===== Source material =====

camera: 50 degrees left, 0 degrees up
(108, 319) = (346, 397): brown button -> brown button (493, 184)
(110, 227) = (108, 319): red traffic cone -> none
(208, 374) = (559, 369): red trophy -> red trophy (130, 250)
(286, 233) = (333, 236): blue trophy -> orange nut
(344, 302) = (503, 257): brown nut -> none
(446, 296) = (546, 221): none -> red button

=====
===== Source material =====

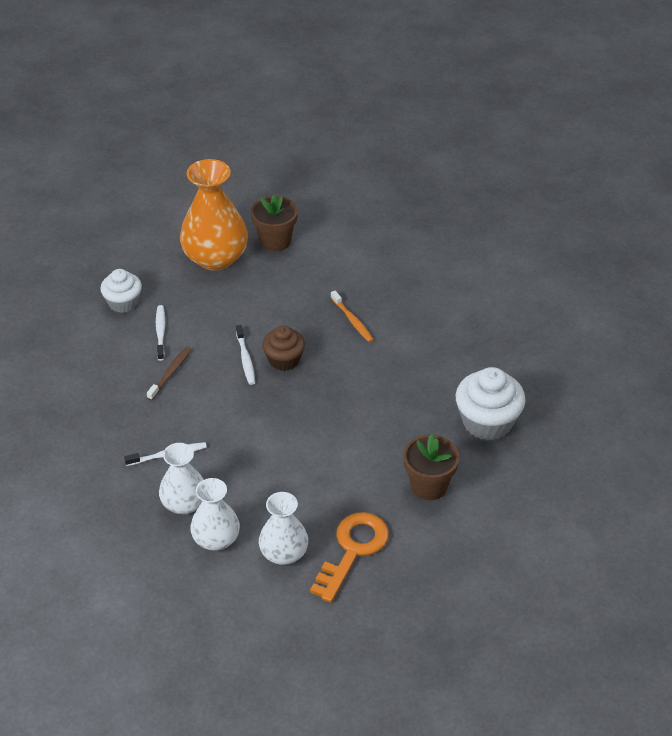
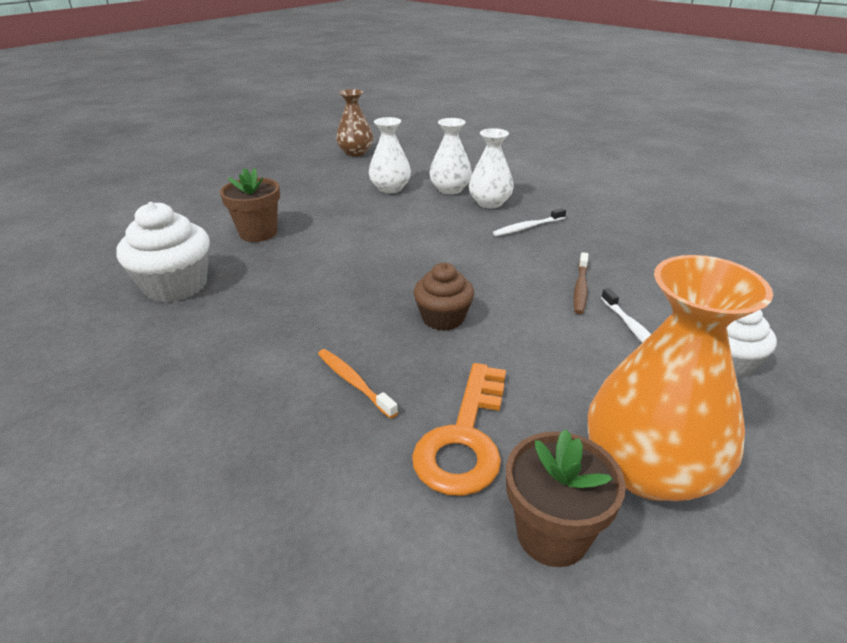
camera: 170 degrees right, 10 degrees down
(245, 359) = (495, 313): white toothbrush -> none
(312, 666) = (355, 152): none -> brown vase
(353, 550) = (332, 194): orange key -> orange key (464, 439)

=====
===== Source material =====

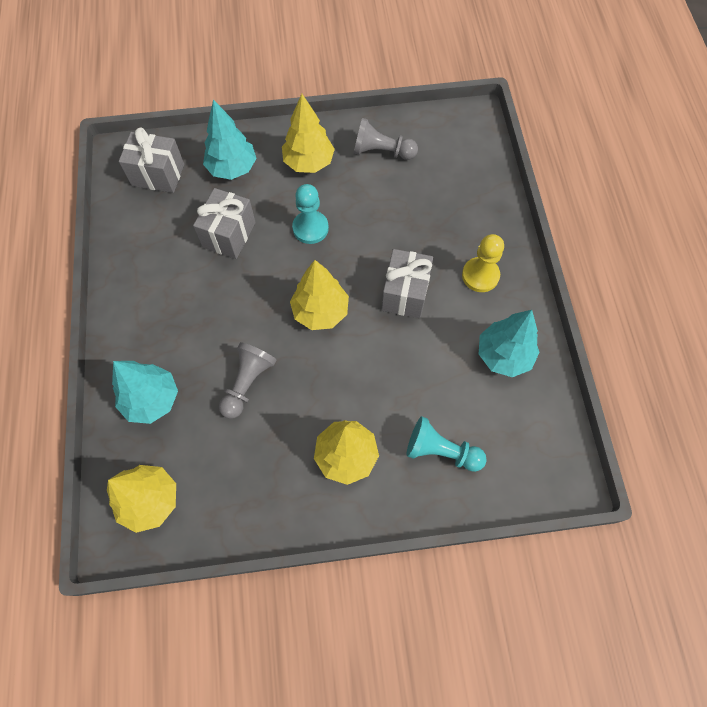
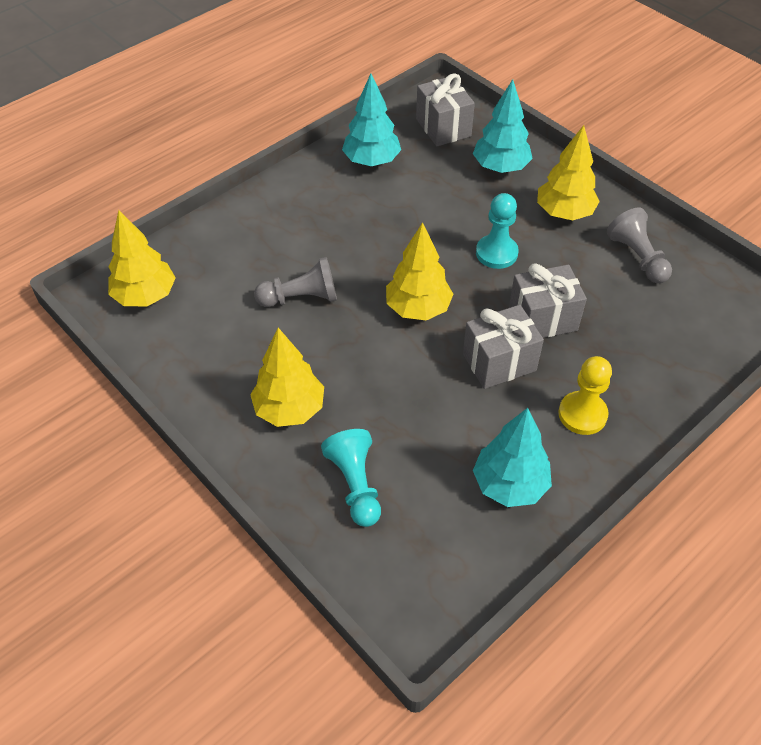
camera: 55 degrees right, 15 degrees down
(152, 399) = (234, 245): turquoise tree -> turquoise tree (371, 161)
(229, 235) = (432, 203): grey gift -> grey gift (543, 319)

=====

### Work to be completed
Set down exactly the lines of the data above, beginning with the line that has "camera: 170 degrees right, 10 degrees down" and ending with the line that has "(353, 550) = (332, 194): orange", and no others.

### The completed task
camera: 170 degrees right, 10 degrees down
(245, 359) = (495, 313): white toothbrush -> none
(312, 666) = (355, 152): none -> brown vase
(353, 550) = (332, 194): orange key -> orange key (464, 439)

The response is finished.